* _PROBLEM DESCRIPTION_:
In the listing below, how many lines include "counterclockwise"? Give the number and no other text.

* _DATA FOR THIS TASK_:
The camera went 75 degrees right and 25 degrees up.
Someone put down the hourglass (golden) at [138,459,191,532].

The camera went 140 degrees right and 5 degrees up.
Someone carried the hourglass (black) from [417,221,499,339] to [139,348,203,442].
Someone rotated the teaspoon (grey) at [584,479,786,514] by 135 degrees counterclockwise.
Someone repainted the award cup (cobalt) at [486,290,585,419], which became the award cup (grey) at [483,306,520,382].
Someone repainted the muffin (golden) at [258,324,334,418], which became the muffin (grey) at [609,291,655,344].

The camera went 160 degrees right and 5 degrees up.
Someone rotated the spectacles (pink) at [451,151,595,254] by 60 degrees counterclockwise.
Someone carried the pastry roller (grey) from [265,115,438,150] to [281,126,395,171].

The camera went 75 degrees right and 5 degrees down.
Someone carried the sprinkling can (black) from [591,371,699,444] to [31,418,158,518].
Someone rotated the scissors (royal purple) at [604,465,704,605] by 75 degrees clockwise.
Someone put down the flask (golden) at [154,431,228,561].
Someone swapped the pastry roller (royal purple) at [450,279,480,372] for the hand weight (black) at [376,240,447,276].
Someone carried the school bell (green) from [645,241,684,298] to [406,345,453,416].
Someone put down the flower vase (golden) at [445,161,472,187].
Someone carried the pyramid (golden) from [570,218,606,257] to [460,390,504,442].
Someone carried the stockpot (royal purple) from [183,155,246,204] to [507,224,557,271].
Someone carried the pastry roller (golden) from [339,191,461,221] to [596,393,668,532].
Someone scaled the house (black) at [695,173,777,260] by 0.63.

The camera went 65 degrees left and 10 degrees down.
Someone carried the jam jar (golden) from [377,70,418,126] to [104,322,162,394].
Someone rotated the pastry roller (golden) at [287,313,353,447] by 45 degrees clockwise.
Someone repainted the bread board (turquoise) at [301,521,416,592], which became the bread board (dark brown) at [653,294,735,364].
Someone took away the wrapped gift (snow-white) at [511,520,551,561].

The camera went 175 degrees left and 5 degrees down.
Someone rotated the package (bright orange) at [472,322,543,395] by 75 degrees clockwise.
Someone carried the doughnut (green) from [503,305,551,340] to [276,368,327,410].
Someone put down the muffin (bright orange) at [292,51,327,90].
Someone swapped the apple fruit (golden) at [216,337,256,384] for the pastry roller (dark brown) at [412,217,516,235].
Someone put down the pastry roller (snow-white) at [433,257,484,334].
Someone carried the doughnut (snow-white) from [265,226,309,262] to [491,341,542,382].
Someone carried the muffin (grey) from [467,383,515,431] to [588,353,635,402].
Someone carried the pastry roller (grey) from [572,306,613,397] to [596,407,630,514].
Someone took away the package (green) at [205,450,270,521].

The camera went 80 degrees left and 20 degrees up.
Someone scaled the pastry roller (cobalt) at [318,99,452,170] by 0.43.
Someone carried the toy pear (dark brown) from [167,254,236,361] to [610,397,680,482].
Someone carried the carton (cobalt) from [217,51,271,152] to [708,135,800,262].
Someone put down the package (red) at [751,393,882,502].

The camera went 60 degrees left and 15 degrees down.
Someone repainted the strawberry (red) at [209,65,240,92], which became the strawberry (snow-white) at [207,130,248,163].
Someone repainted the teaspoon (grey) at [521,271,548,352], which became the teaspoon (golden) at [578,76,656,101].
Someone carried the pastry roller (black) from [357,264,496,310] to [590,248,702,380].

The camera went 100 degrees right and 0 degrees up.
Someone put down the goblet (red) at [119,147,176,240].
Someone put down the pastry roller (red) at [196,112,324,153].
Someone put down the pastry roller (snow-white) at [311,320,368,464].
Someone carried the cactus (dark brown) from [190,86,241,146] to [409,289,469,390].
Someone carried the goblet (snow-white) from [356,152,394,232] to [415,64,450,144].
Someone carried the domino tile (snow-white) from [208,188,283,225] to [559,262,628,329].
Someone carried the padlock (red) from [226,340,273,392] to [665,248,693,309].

* _EXERCISE SOLUTION_:
2